Provided data ▸

▬▬▬▬▬▬▬▬▬▬

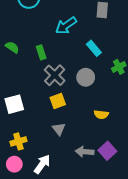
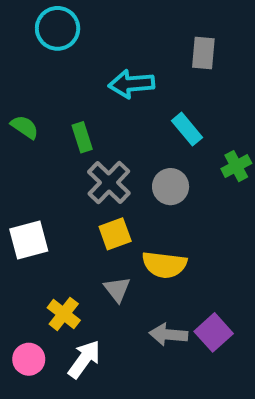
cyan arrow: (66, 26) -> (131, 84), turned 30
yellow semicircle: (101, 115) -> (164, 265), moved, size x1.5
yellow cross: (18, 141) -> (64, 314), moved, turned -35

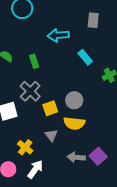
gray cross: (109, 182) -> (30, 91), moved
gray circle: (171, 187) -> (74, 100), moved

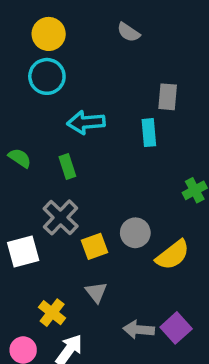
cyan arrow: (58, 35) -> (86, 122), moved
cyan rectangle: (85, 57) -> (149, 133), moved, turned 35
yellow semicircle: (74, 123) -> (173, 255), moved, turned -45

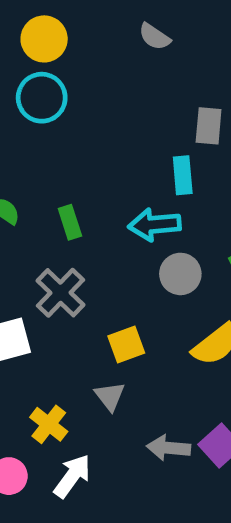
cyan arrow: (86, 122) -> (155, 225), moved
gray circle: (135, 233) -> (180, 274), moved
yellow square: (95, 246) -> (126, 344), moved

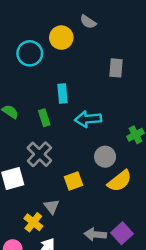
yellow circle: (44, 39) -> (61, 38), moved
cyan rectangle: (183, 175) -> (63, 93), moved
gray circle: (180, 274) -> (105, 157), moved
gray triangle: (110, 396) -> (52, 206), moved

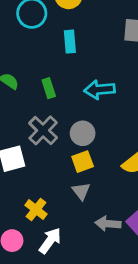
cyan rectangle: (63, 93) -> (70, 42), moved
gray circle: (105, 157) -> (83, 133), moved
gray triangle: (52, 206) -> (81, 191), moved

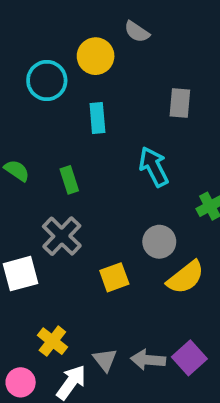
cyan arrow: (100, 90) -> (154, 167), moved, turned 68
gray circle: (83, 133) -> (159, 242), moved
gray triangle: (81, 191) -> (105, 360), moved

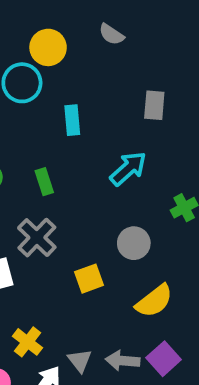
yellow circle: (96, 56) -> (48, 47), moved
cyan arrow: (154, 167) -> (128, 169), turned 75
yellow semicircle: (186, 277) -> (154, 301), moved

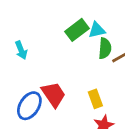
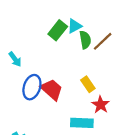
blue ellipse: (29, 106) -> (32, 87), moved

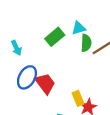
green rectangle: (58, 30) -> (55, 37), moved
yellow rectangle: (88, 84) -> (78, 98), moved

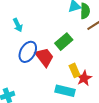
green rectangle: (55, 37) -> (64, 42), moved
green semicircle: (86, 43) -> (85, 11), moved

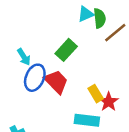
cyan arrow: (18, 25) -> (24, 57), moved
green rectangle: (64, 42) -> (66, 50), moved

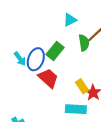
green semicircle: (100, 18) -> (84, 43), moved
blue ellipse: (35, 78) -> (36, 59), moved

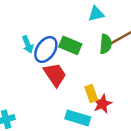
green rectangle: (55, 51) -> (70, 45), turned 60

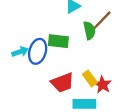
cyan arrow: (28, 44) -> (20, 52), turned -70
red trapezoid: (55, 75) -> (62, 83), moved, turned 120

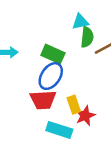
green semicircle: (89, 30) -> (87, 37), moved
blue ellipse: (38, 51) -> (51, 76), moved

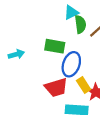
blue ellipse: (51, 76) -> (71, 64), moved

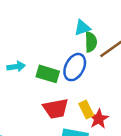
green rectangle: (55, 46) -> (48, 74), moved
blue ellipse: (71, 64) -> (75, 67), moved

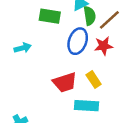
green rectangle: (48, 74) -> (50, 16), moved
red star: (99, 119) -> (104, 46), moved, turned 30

▬▬▬▬▬▬▬▬▬▬

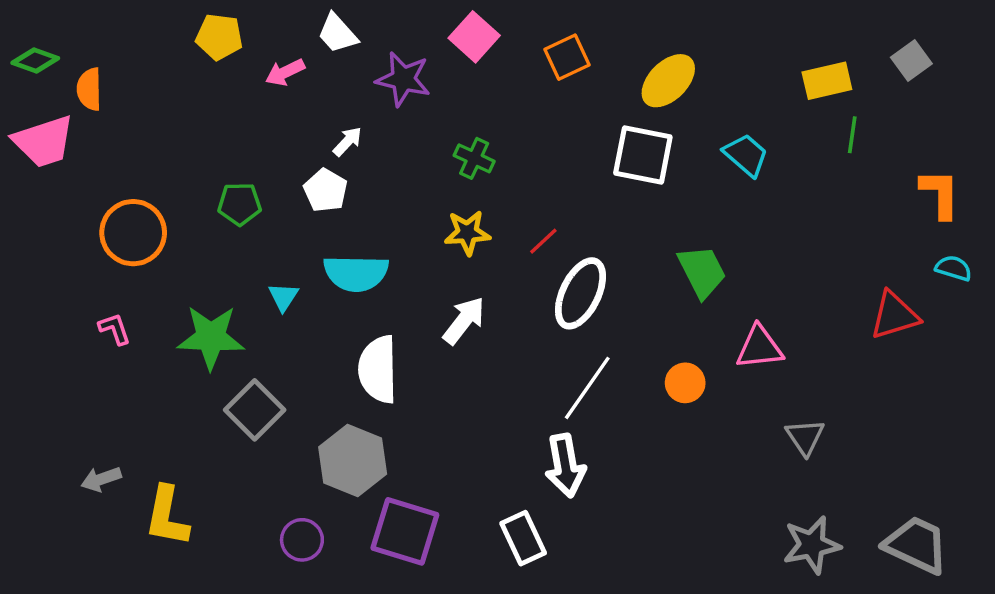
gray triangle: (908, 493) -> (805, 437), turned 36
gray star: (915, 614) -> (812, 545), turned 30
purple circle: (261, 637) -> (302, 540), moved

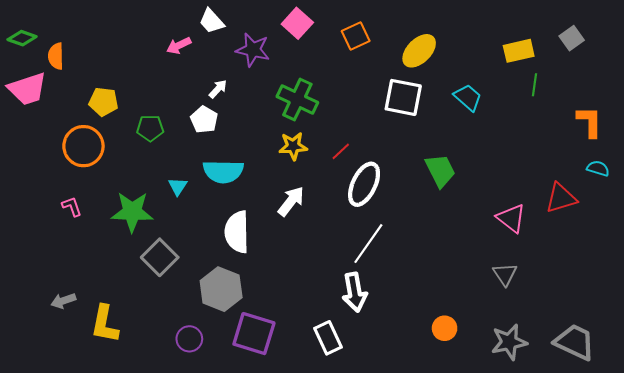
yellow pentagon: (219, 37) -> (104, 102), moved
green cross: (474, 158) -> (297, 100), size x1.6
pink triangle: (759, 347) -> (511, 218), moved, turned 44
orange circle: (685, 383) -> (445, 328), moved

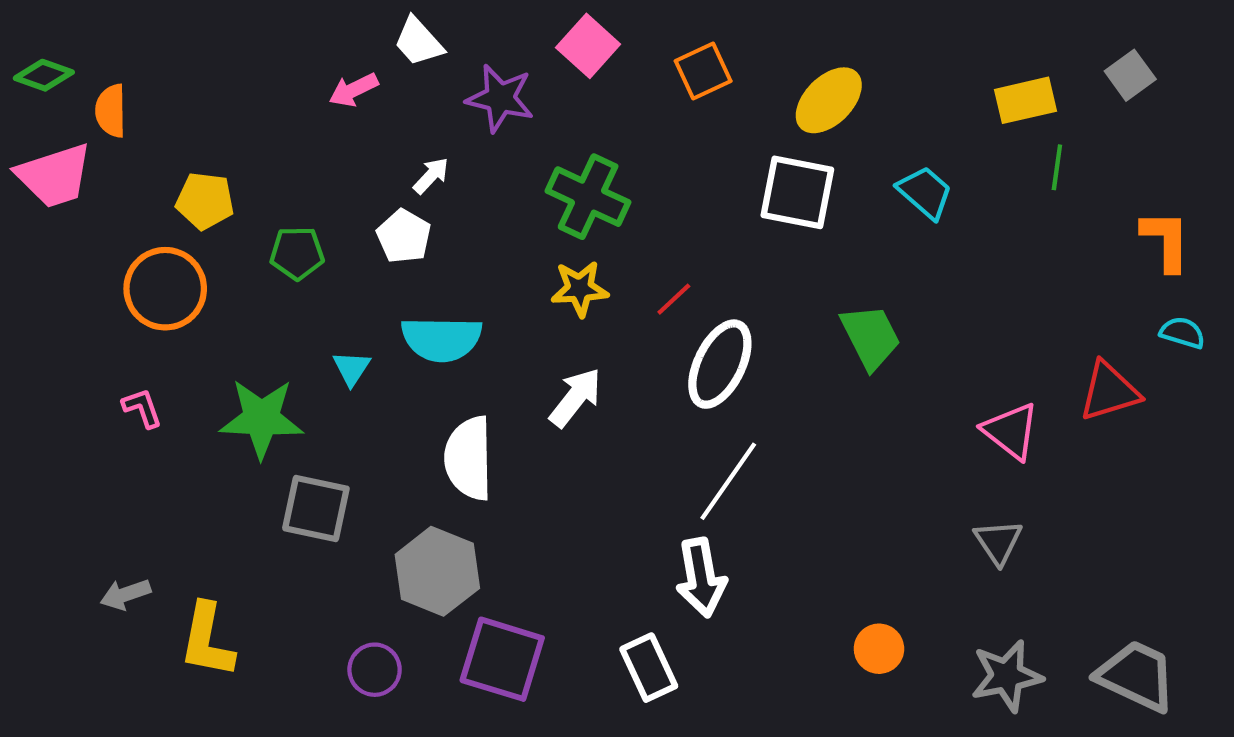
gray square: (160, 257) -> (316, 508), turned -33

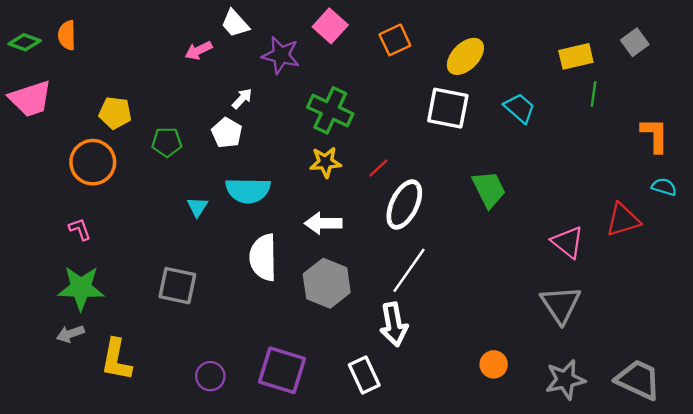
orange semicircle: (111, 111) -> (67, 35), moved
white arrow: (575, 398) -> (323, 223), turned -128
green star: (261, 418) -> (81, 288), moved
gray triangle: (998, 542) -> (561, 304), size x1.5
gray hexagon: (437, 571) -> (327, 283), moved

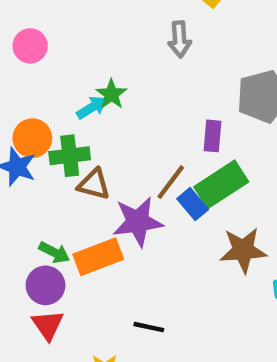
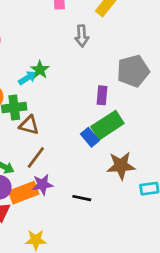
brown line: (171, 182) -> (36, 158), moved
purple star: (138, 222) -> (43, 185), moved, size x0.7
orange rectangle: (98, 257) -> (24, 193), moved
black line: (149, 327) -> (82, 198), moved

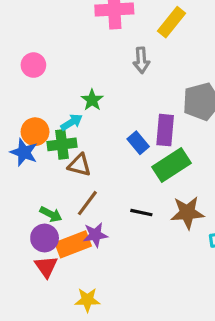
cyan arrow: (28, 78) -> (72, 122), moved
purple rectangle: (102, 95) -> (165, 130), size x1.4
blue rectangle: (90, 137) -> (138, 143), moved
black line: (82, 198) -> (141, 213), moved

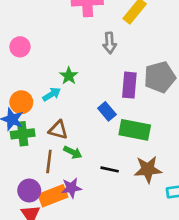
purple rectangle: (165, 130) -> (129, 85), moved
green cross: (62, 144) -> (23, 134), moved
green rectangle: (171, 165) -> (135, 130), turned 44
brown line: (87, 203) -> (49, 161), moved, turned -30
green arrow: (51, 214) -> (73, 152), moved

▬▬▬▬▬▬▬▬▬▬

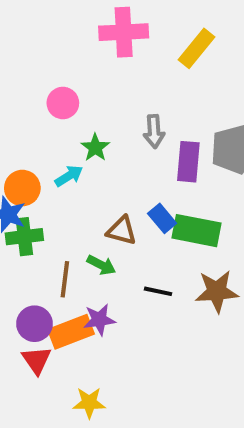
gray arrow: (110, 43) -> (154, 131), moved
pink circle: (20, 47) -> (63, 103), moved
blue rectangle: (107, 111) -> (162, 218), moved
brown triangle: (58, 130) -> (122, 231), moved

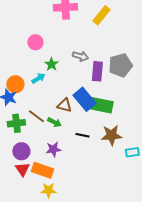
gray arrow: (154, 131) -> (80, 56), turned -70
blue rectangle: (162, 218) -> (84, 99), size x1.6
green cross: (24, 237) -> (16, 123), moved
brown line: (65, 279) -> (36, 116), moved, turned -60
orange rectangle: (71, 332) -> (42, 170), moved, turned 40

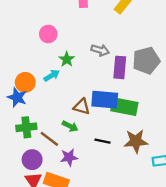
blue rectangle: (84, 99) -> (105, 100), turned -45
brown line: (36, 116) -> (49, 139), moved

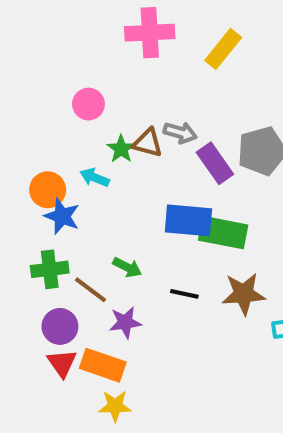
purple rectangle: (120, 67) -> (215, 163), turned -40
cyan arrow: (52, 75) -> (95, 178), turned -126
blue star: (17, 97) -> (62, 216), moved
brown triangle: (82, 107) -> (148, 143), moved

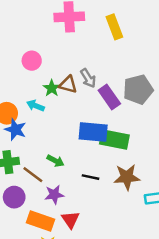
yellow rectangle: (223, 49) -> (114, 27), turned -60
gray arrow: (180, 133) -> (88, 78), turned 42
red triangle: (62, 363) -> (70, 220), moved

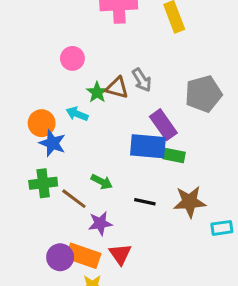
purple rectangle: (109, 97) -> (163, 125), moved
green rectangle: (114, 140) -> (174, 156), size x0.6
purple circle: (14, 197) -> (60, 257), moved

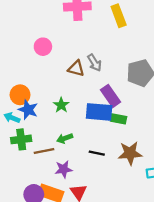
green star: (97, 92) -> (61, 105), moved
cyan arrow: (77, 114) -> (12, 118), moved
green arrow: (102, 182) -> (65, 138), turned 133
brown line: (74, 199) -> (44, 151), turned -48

▬▬▬▬▬▬▬▬▬▬

Your instructions ▸ Among the lines above, the one with "cyan arrow: (66, 26) -> (131, 84), turned 30" opens the part to repeat and the one with "gray circle: (171, 187) -> (74, 100), moved" closes it; repeat only that part exactly, with no pictures.

Output for this task ▸
cyan arrow: (66, 26) -> (131, 84), turned 30
yellow semicircle: (101, 115) -> (164, 265), moved, size x1.5
yellow cross: (18, 141) -> (64, 314), moved, turned -35

gray cross: (109, 182) -> (30, 91), moved
gray circle: (171, 187) -> (74, 100), moved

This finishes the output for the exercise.